[Supplied data]:

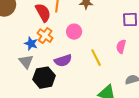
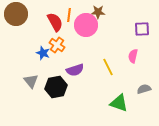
pink circle: (74, 32) -> (86, 25), moved, size x1.5
gray triangle: (26, 62) -> (31, 81), moved

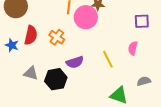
red semicircle: (55, 22) -> (31, 35), moved, turned 42
blue star: (43, 53) -> (12, 45), moved
gray triangle: (31, 81) -> (31, 73), turned -35

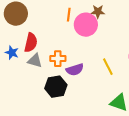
orange cross: (57, 37) -> (58, 59), moved, turned -35
gray triangle: (31, 73) -> (35, 61), moved

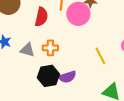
red semicircle: (31, 43) -> (41, 17), moved
purple semicircle: (75, 70) -> (67, 77), moved

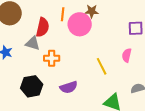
gray triangle: (27, 50) -> (33, 43), moved
black hexagon: (48, 76) -> (32, 86), moved

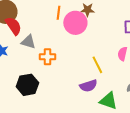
red semicircle: (43, 27) -> (13, 26), moved, turned -48
purple semicircle: (69, 87) -> (88, 86), moved

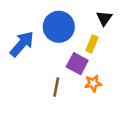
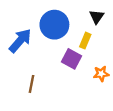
orange star: (93, 83) -> (101, 74), moved
brown line: (56, 87) -> (32, 84), moved

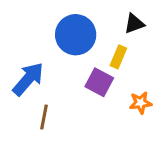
black triangle: (97, 17) -> (134, 24), turned 35
blue arrow: (20, 41) -> (28, 79), moved

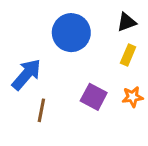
yellow rectangle: (118, 57) -> (128, 55), moved
purple square: (99, 82) -> (94, 97), moved

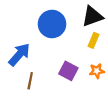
black triangle: (127, 22) -> (92, 16), size x1.5

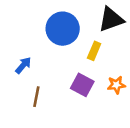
yellow rectangle: (93, 40) -> (94, 51), moved
blue arrow: (19, 55) -> (23, 65), size x0.6

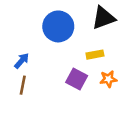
yellow rectangle: (94, 51) -> (95, 55), moved, turned 56
brown line: (36, 97) -> (23, 85), moved

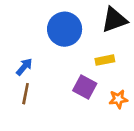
orange star: (108, 79) -> (118, 99), moved

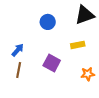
blue circle: (65, 29) -> (48, 22), size x0.6
purple square: (85, 87) -> (52, 63), moved

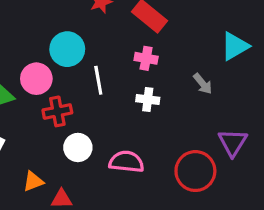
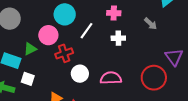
white line: (98, 80) -> (86, 31), turned 54

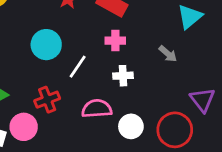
pink circle: (48, 35) -> (24, 127), moved
white circle: (80, 74) -> (131, 126), moved
pink semicircle: (111, 78) -> (97, 109), moved

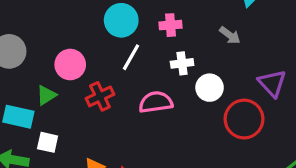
cyan circle: (46, 45) -> (121, 20), moved
white circle: (131, 126) -> (210, 88), moved
pink circle: (24, 127) -> (70, 65), moved

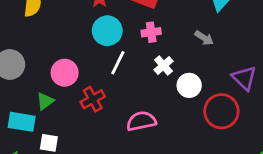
white cross: (182, 63) -> (163, 66), turned -30
pink semicircle: (156, 102) -> (141, 121), moved

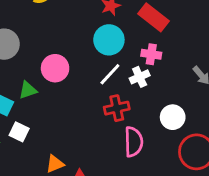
white cross: (163, 66) -> (140, 77), moved
red cross: (93, 99) -> (117, 108), moved
pink semicircle: (141, 121) -> (134, 142), moved, turned 84

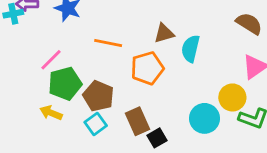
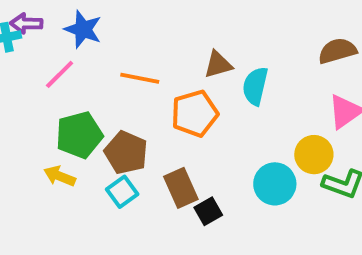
brown semicircle: (249, 23) -> (337, 51), turned -48
pink line: (51, 60) -> (60, 74), moved

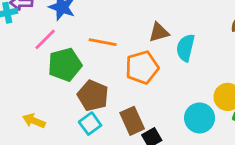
green pentagon: (79, 135) -> (65, 65), moved
yellow arrow: (60, 176) -> (34, 121), moved

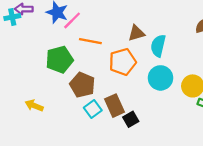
pink line: (45, 39) -> (72, 20), moved
cyan circle: (200, 118) -> (161, 78), moved
cyan square: (90, 124) -> (93, 109), moved

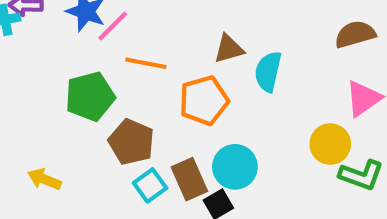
cyan circle: (161, 78) -> (235, 167), moved

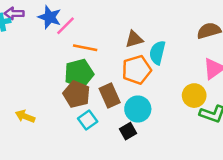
green pentagon: (90, 96) -> (79, 73), moved
orange pentagon: (204, 101) -> (137, 70), moved
brown rectangle: (189, 179) -> (110, 96), moved

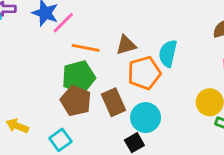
brown triangle: (134, 39) -> (126, 45), moved
cyan square: (88, 120) -> (60, 140), moved

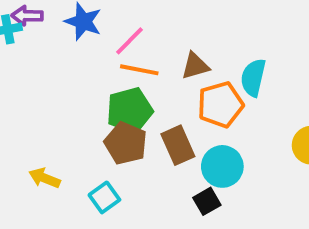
pink line: (63, 23) -> (130, 41), moved

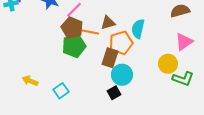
orange line: (139, 70) -> (89, 32), moved
brown pentagon: (126, 143) -> (72, 28), moved
brown rectangle: (178, 145) -> (110, 58), moved, turned 42

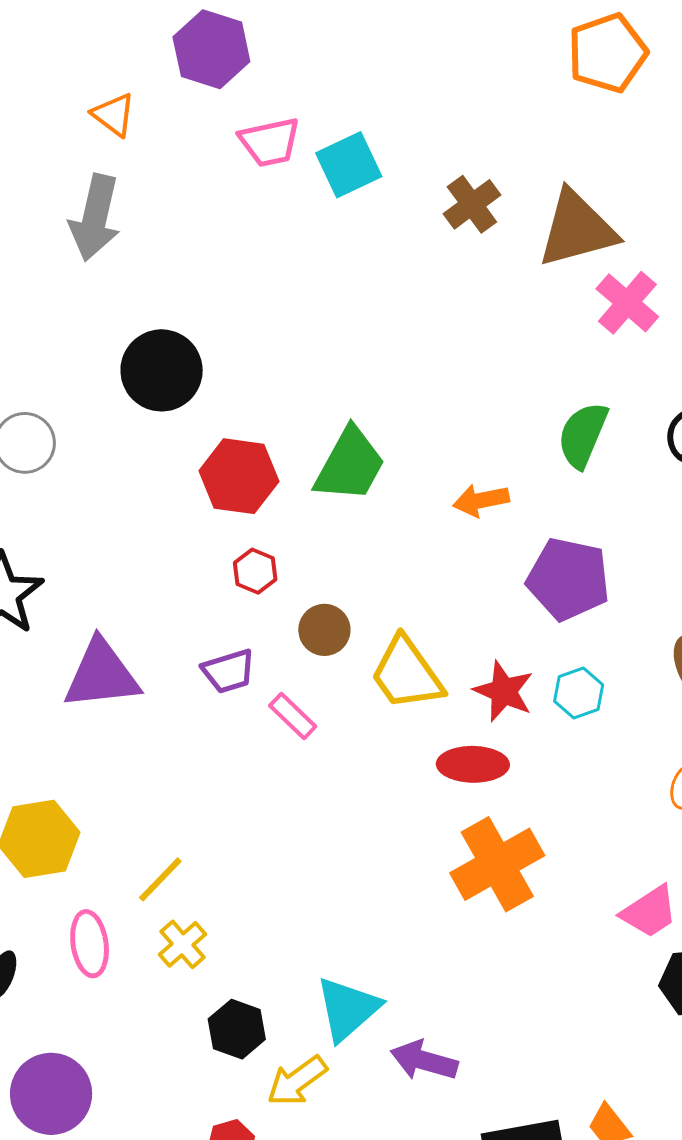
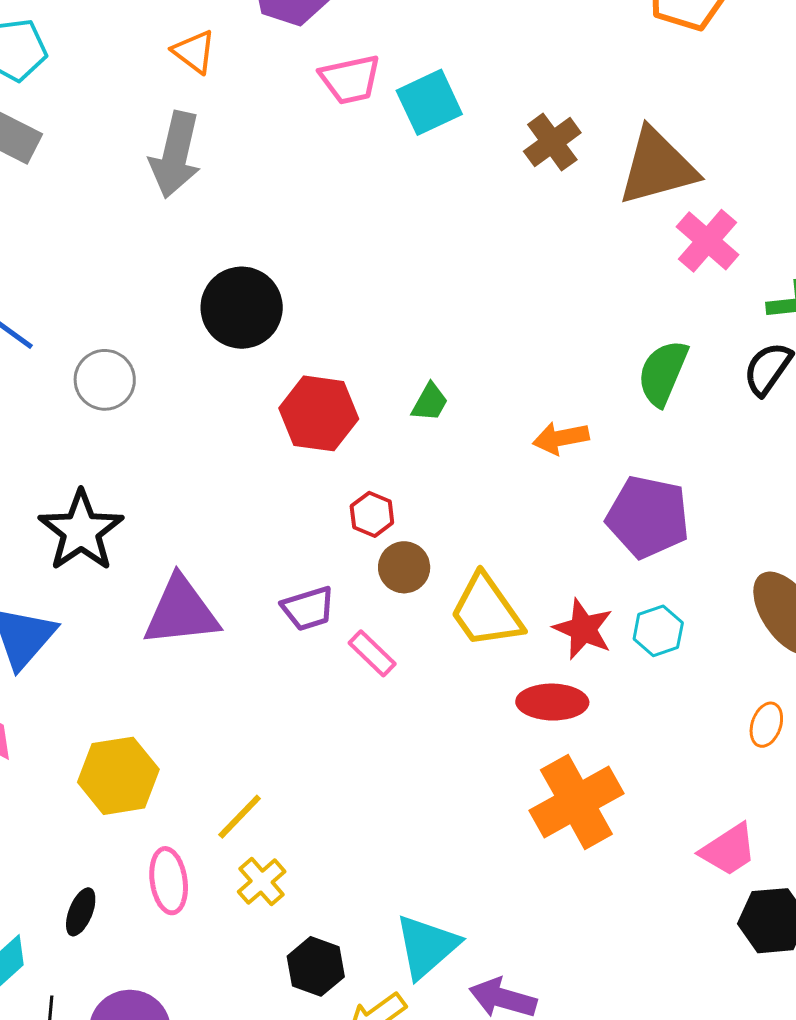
green trapezoid: (350, 465) -> (430, 402), size x0.5
red hexagon: (255, 571) -> (372, 514), moved

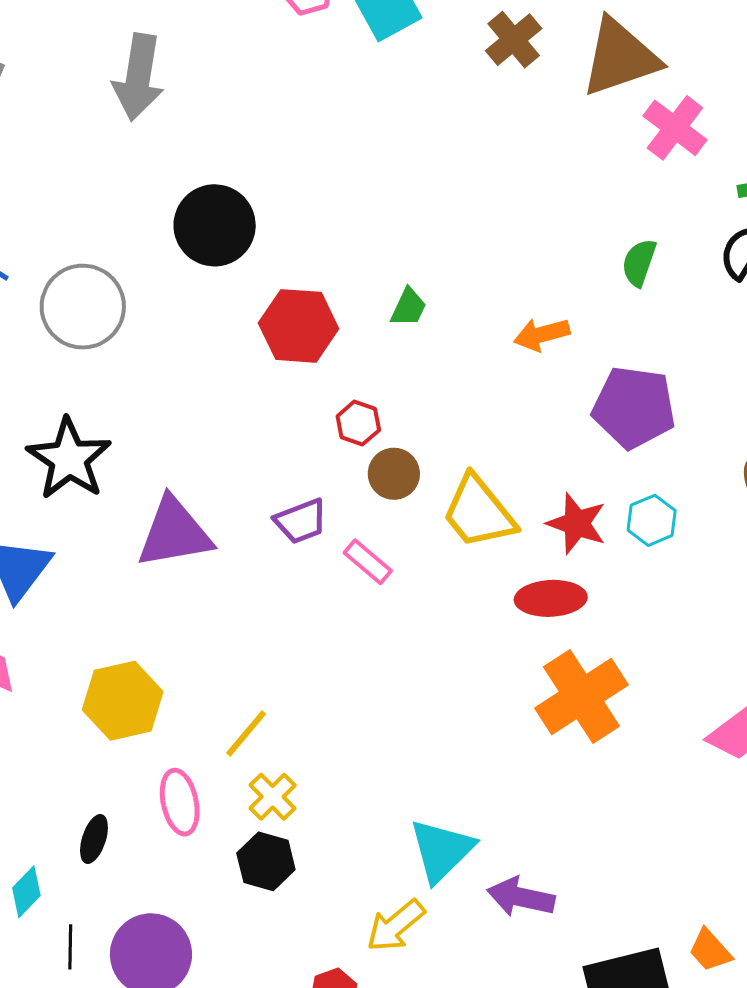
green semicircle: (663, 373) -> (639, 263), size x0.7
gray circle: (105, 380) -> (83, 307), size x1.4
black hexagon: (316, 966) -> (266, 861), moved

[Exercise details]:
Beginning with the first line of the material above, please output each line exactly through the line that contains "pink line: (51, 60) -> (60, 74), moved", and only those, leaving out pictures.

[Solution for this task]:
pink circle: (74, 32) -> (86, 25), moved, size x1.5
gray triangle: (26, 62) -> (31, 81), moved

red semicircle: (55, 22) -> (31, 35), moved, turned 42
blue star: (43, 53) -> (12, 45), moved
gray triangle: (31, 81) -> (31, 73), turned -35

orange cross: (57, 37) -> (58, 59), moved, turned -35
gray triangle: (31, 73) -> (35, 61), moved

red semicircle: (31, 43) -> (41, 17), moved
purple semicircle: (75, 70) -> (67, 77), moved

gray triangle: (27, 50) -> (33, 43), moved
black hexagon: (48, 76) -> (32, 86), moved

red semicircle: (43, 27) -> (13, 26), moved, turned -48
purple semicircle: (69, 87) -> (88, 86), moved

orange star: (93, 83) -> (101, 74), moved
brown line: (56, 87) -> (32, 84), moved

black triangle: (97, 17) -> (134, 24), turned 35
blue arrow: (20, 41) -> (28, 79), moved

yellow rectangle: (118, 57) -> (128, 55), moved
purple square: (99, 82) -> (94, 97), moved

black triangle: (127, 22) -> (92, 16), size x1.5

yellow rectangle: (93, 40) -> (94, 51), moved
blue arrow: (19, 55) -> (23, 65), size x0.6

yellow rectangle: (94, 51) -> (95, 55), moved, turned 56
brown line: (36, 97) -> (23, 85), moved

orange star: (108, 79) -> (118, 99), moved

blue circle: (65, 29) -> (48, 22), size x0.6
purple square: (85, 87) -> (52, 63), moved

white line: (98, 80) -> (86, 31), turned 54

pink circle: (48, 35) -> (24, 127), moved
white circle: (80, 74) -> (131, 126), moved
pink semicircle: (111, 78) -> (97, 109), moved

cyan circle: (46, 45) -> (121, 20), moved
white circle: (131, 126) -> (210, 88), moved
pink circle: (24, 127) -> (70, 65), moved

white cross: (182, 63) -> (163, 66), turned -30
pink semicircle: (156, 102) -> (141, 121), moved

white cross: (163, 66) -> (140, 77), moved
red cross: (93, 99) -> (117, 108), moved
pink semicircle: (141, 121) -> (134, 142), moved, turned 84

brown semicircle: (249, 23) -> (337, 51), turned -48
pink line: (51, 60) -> (60, 74), moved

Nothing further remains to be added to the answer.